ACTION ITEM
If pictures appear among the lines below, leave them out while you return exactly the lines from the one with "none -> blue bowl [313,261,371,304]" through the one with "none -> orange pot [387,456,469,560]".

(Data entries)
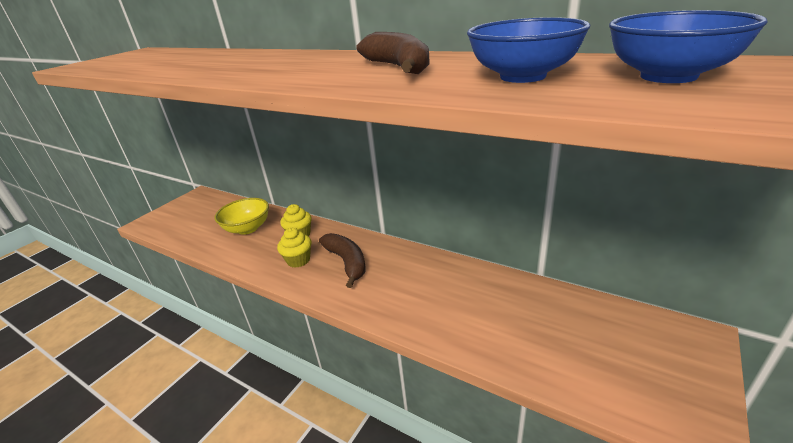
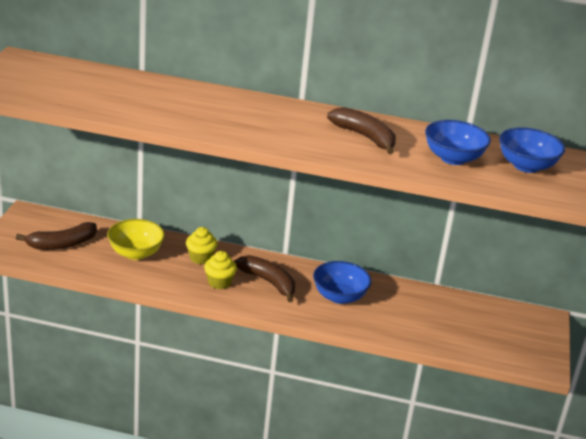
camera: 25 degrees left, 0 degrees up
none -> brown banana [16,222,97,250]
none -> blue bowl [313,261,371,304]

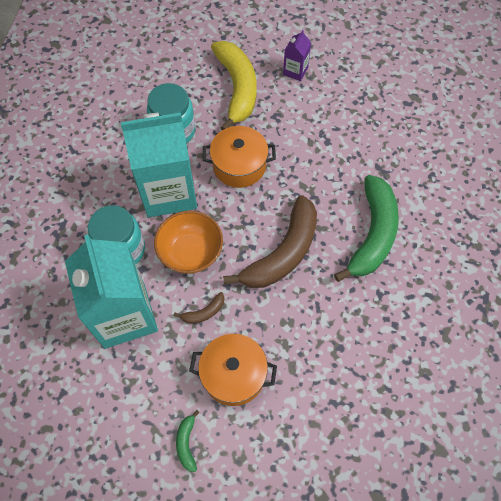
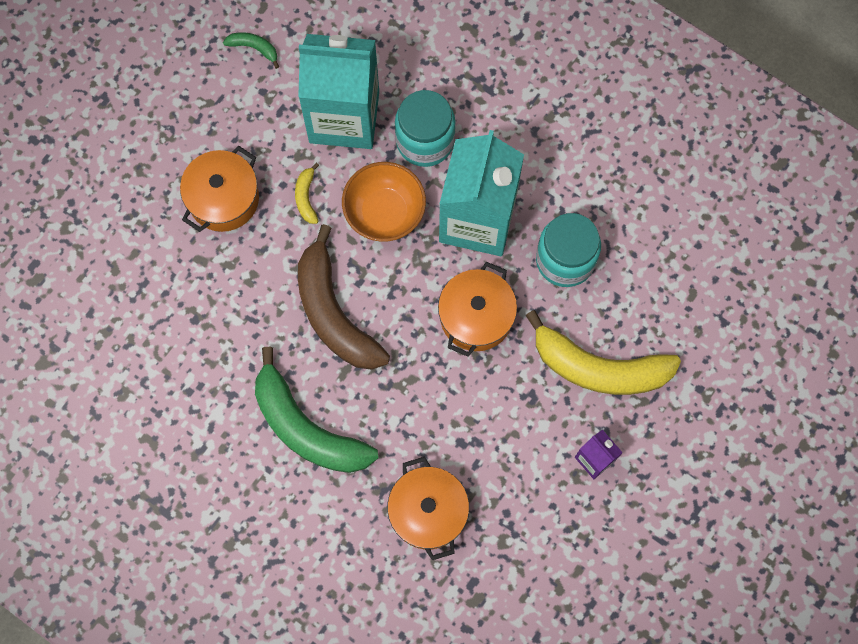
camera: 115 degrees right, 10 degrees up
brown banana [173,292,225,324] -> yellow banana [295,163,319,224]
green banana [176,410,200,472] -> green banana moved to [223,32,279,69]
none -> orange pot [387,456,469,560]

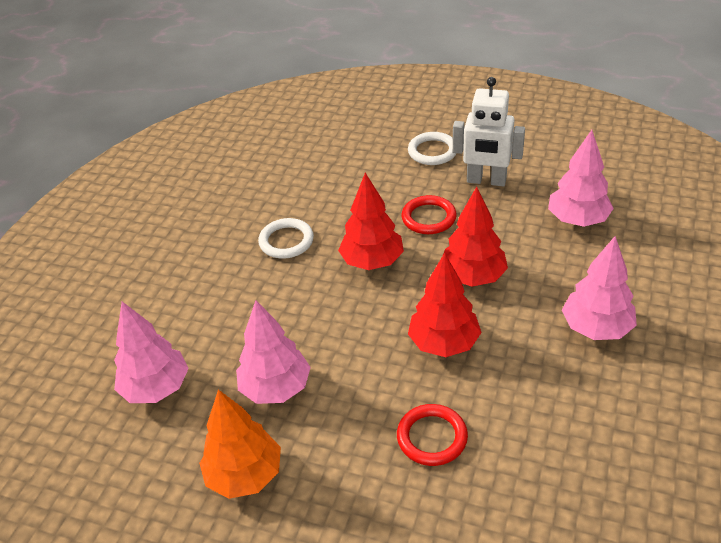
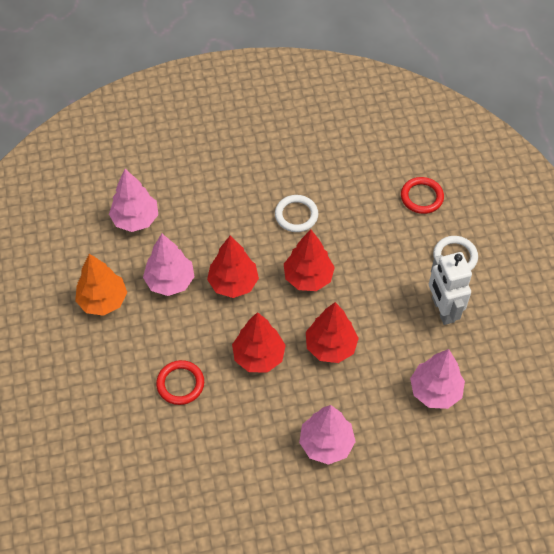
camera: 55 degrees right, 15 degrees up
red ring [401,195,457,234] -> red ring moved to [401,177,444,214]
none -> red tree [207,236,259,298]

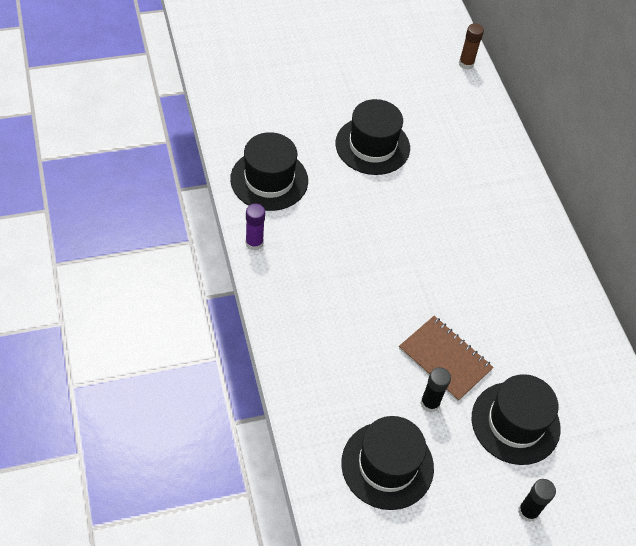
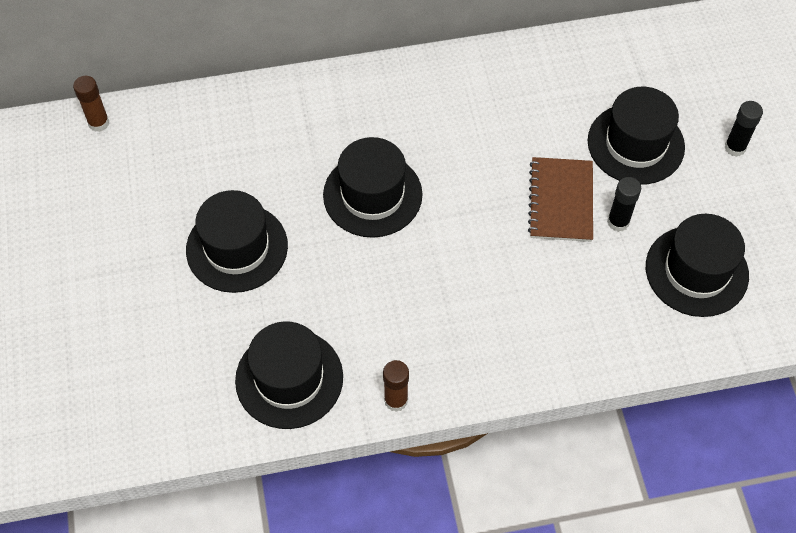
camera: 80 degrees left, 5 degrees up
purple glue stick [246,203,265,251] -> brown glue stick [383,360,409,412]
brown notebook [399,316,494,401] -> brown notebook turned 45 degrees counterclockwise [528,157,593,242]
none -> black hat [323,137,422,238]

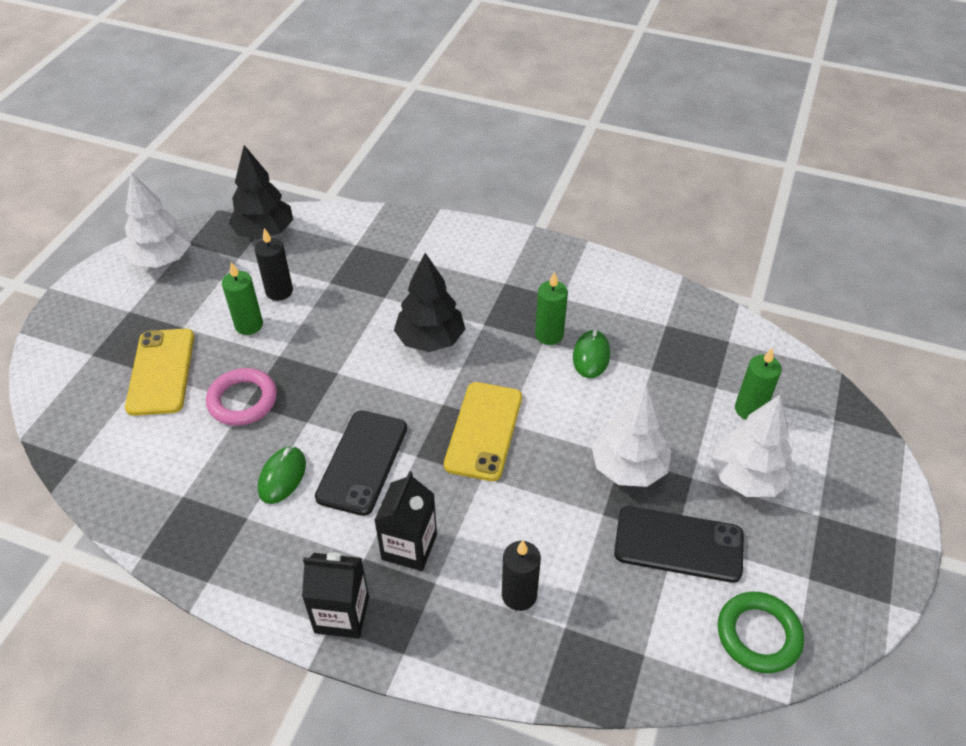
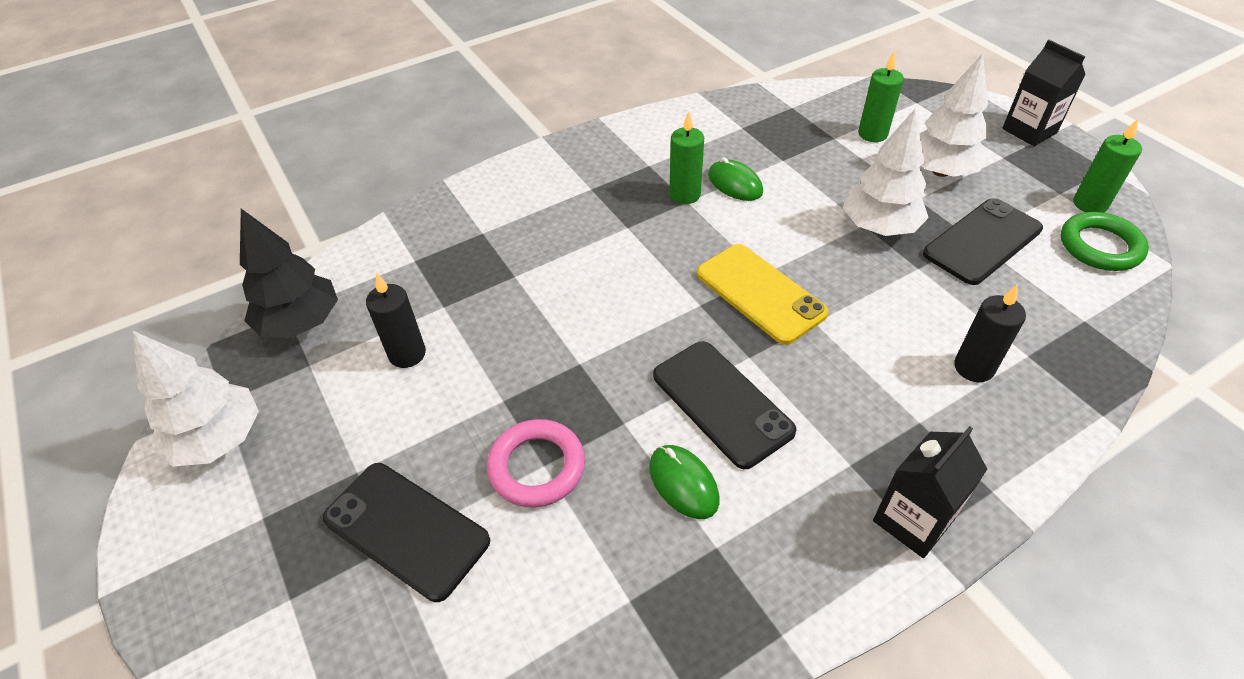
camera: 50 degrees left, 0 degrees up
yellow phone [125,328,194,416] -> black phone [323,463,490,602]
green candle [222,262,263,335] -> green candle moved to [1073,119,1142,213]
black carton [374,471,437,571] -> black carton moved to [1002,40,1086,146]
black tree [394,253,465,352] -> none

ANSWER SECTION
none -> blue bowl [313,261,371,304]

camera: 115 degrees right, 10 degrees up
brown banana [173,292,225,324] -> yellow banana [295,163,319,224]
green banana [176,410,200,472] -> green banana moved to [223,32,279,69]
none -> orange pot [387,456,469,560]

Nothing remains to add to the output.